WHAT IS EXPECTED: Starting at the line that holds "GPS2 pin TX: D19 -> D23", reproduce each line exactly up to and including the last line of the records below. Pictures stay out.

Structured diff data
++++++++

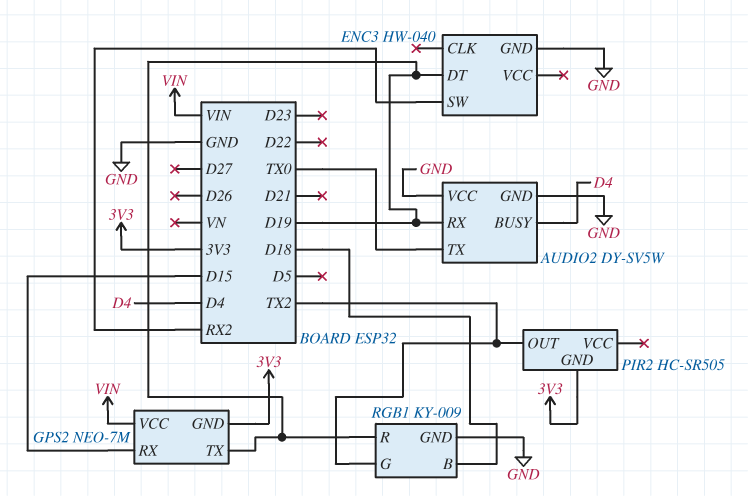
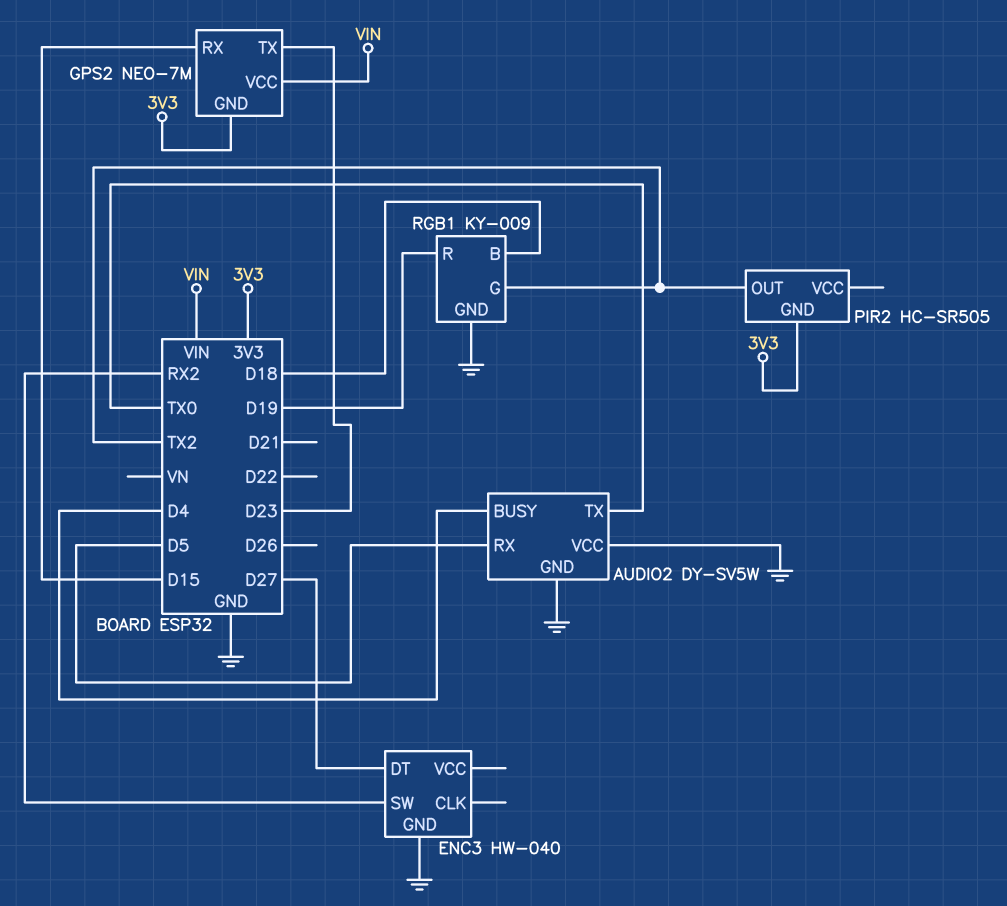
AUDIO2 pin RX: D19 -> D5
ENC3 pin DT: D19 -> D27
GPS2 pin TX: D19 -> D23

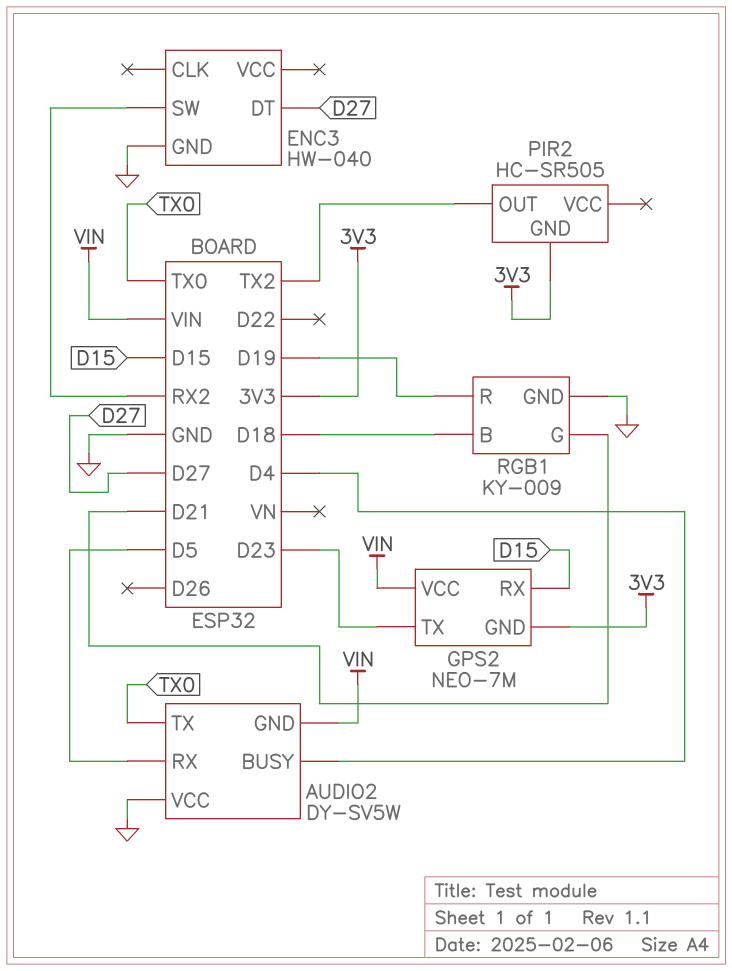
AUDIO2 pin GND: GND -> VIN
RGB1 pin G: TX2 -> D21

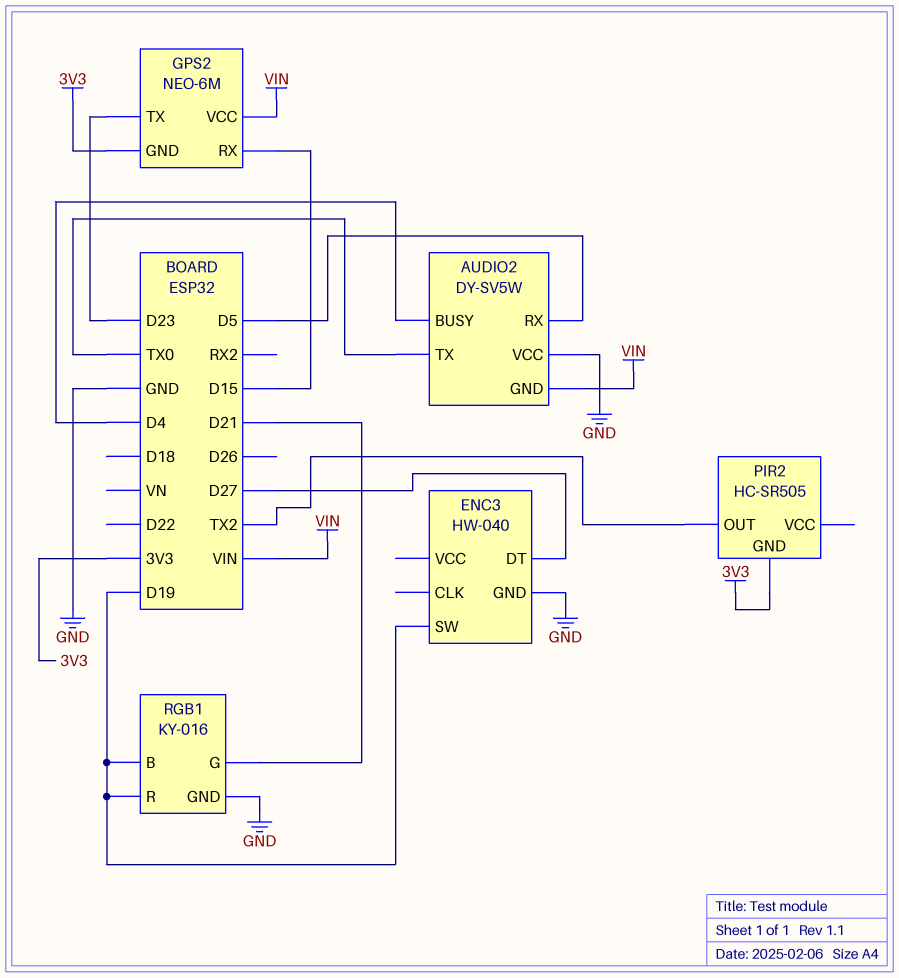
ENC3 pin SW: RX2 -> D19
GPS2: NEO-7M -> NEO-6M
RGB1: KY-009 -> KY-016
RGB1 pin B: D18 -> D19

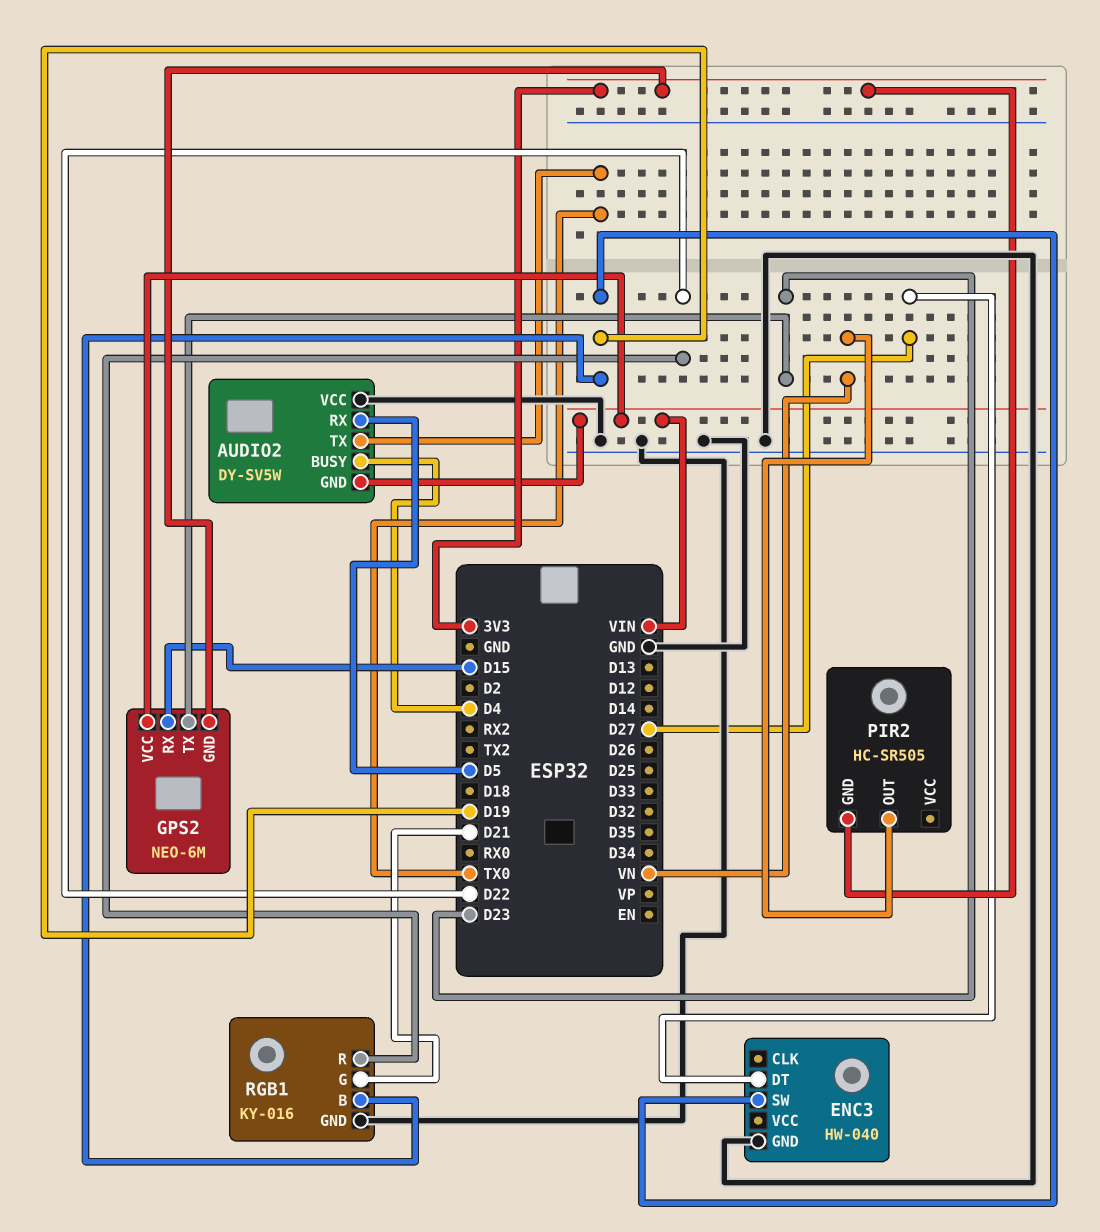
PIR2 pin OUT: TX2 -> VN
RGB1 pin R: D19 -> D22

++++++++

TASK RESULT:
GPS2 pin TX: D19 -> D23

AUDIO2 pin GND: GND -> VIN
RGB1 pin G: TX2 -> D21

ENC3 pin SW: RX2 -> D19
GPS2: NEO-7M -> NEO-6M
RGB1: KY-009 -> KY-016
RGB1 pin B: D18 -> D19

PIR2 pin OUT: TX2 -> VN
RGB1 pin R: D19 -> D22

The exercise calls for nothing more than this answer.